BEGIN Records provided

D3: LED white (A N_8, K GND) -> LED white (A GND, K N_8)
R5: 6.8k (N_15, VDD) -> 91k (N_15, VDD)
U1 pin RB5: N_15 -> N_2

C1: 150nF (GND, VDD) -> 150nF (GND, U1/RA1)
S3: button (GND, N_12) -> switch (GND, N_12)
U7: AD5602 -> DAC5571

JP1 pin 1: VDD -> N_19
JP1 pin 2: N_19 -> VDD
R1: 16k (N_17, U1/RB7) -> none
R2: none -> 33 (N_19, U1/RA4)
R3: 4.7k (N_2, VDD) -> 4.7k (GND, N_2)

END Records provided
BEGIN Records provided

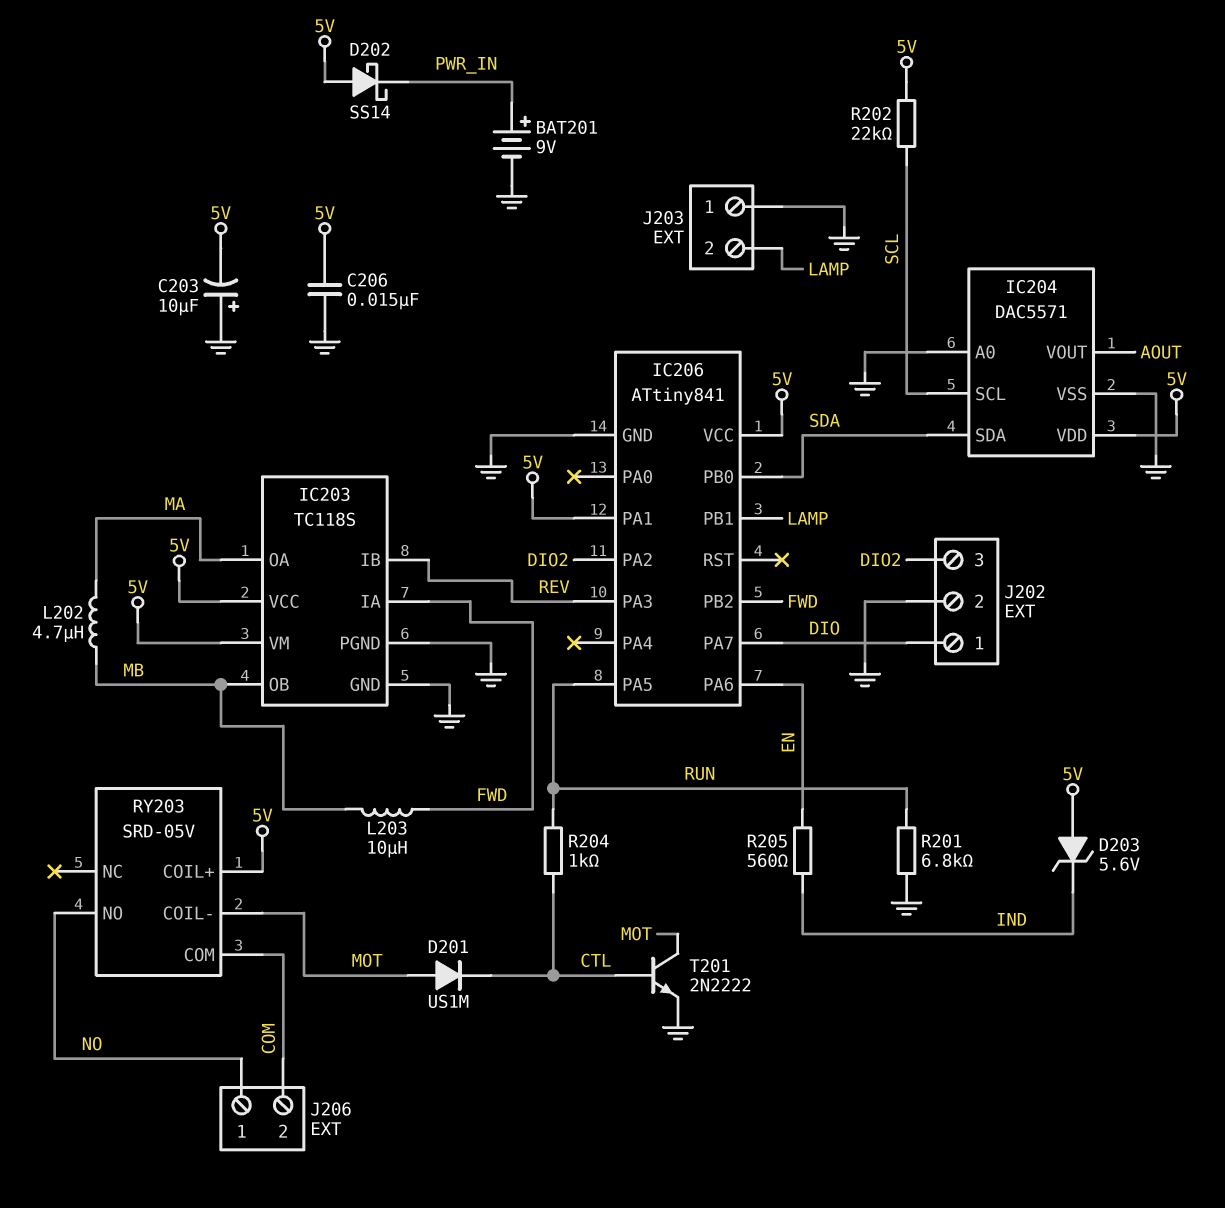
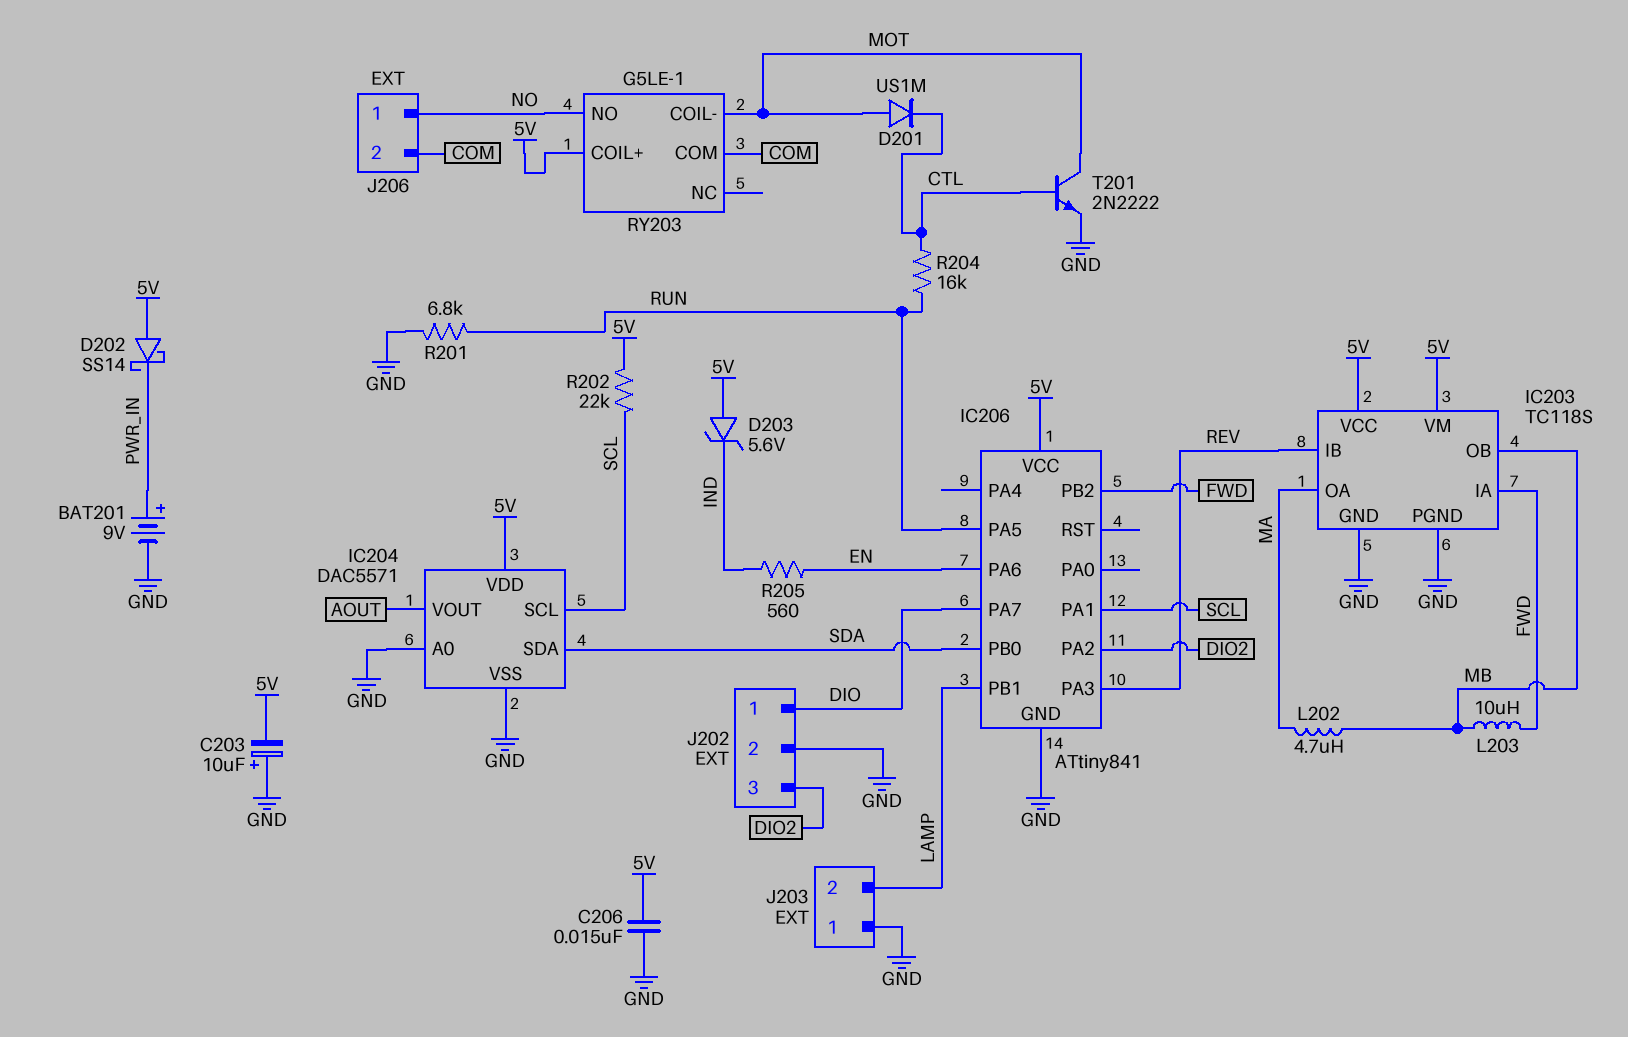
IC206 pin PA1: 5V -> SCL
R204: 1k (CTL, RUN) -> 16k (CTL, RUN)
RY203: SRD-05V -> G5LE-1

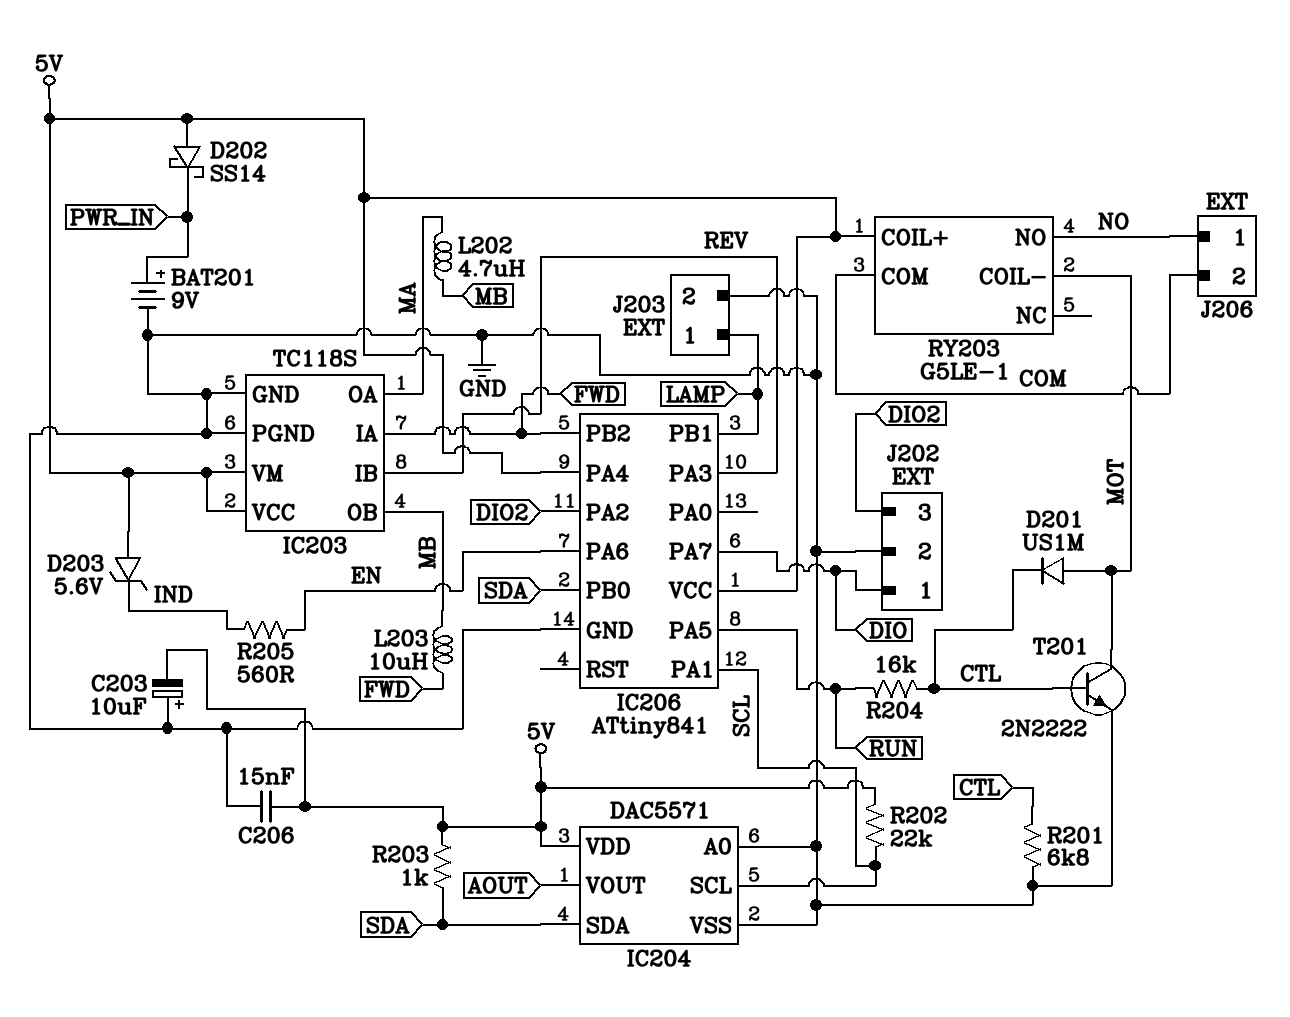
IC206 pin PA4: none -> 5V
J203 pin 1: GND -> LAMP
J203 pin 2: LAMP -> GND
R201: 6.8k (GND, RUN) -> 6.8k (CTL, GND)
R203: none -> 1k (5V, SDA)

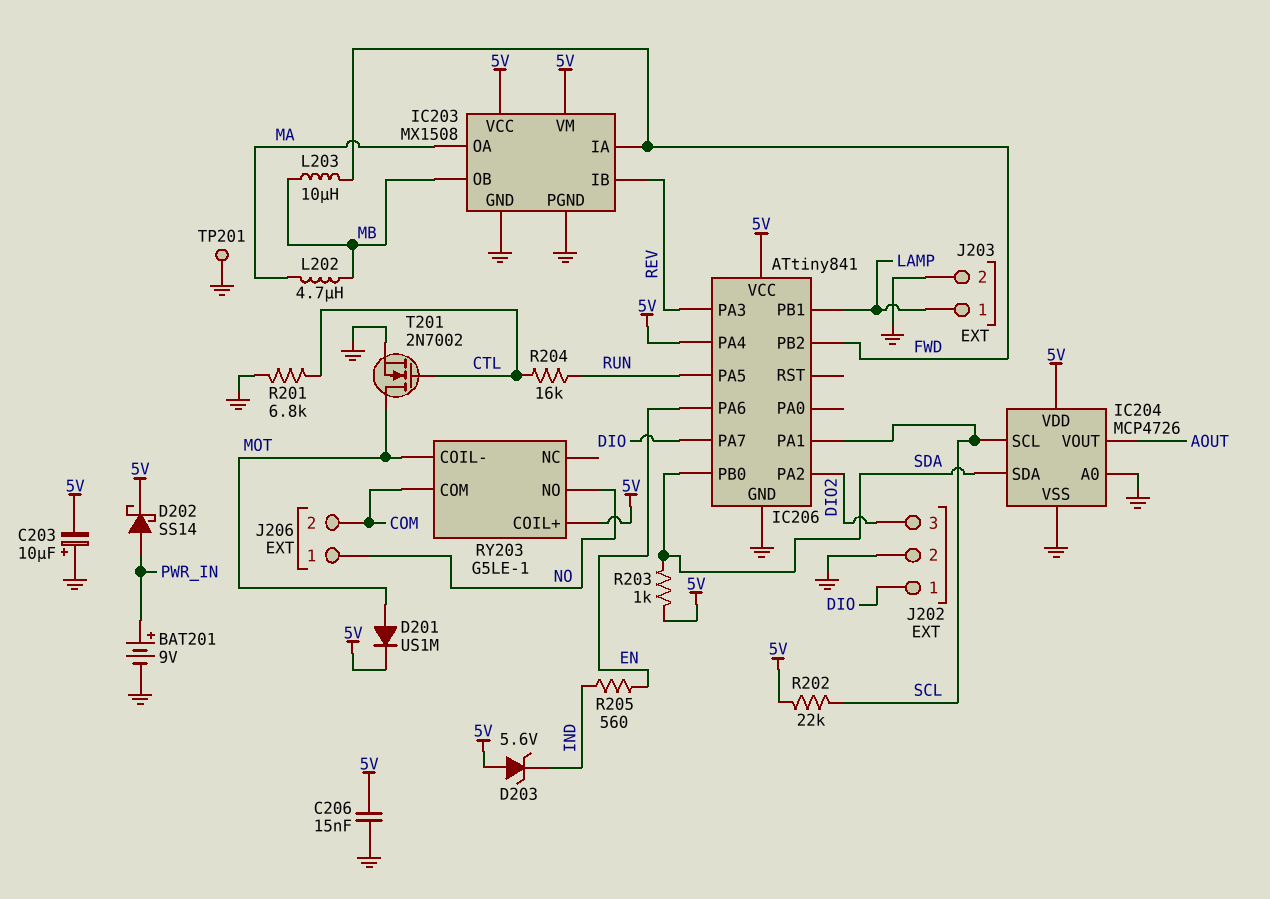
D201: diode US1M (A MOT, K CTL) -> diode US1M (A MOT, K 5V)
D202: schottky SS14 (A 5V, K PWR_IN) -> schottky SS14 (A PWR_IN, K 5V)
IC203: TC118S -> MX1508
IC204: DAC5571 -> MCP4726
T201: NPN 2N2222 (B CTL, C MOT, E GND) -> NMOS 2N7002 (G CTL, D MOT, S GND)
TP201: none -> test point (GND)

END Records provided

Task to complete – An exact copy is needed. It runs from the line above containing "IC206 pin PA4: none -> 5V" down to the line containing "T201: NPN 2N2222", both included, with no pictures.

Answer to this exercise –
IC206 pin PA4: none -> 5V
J203 pin 1: GND -> LAMP
J203 pin 2: LAMP -> GND
R201: 6.8k (GND, RUN) -> 6.8k (CTL, GND)
R203: none -> 1k (5V, SDA)

D201: diode US1M (A MOT, K CTL) -> diode US1M (A MOT, K 5V)
D202: schottky SS14 (A 5V, K PWR_IN) -> schottky SS14 (A PWR_IN, K 5V)
IC203: TC118S -> MX1508
IC204: DAC5571 -> MCP4726
T201: NPN 2N2222 (B CTL, C MOT, E GND) -> NMOS 2N7002 (G CTL, D MOT, S GND)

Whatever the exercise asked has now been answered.